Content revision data

§ §

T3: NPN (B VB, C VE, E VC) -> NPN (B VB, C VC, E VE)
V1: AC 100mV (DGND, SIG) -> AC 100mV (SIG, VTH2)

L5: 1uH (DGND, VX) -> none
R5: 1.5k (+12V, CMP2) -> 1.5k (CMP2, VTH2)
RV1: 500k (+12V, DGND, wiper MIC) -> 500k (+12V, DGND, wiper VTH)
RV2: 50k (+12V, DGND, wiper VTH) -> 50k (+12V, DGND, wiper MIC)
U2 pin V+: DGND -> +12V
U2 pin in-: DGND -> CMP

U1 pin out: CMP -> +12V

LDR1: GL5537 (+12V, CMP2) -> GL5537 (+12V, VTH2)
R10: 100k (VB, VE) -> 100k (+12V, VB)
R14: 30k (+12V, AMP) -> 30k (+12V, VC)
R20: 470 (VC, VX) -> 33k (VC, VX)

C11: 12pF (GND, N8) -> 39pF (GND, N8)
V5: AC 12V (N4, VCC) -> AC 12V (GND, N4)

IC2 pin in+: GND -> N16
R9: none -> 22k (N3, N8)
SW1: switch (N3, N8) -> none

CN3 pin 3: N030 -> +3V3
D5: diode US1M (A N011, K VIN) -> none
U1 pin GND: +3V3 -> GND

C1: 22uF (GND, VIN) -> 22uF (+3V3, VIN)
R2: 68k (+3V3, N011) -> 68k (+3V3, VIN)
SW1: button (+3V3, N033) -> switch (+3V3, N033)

§ §

● What to produce
Reproduce, word for word, the lines of the data from the one that contains "R9: none -> 22k (N3, N8)" to the end, both ends included.

● Task result
R9: none -> 22k (N3, N8)
SW1: switch (N3, N8) -> none

CN3 pin 3: N030 -> +3V3
D5: diode US1M (A N011, K VIN) -> none
U1 pin GND: +3V3 -> GND

C1: 22uF (GND, VIN) -> 22uF (+3V3, VIN)
R2: 68k (+3V3, N011) -> 68k (+3V3, VIN)
SW1: button (+3V3, N033) -> switch (+3V3, N033)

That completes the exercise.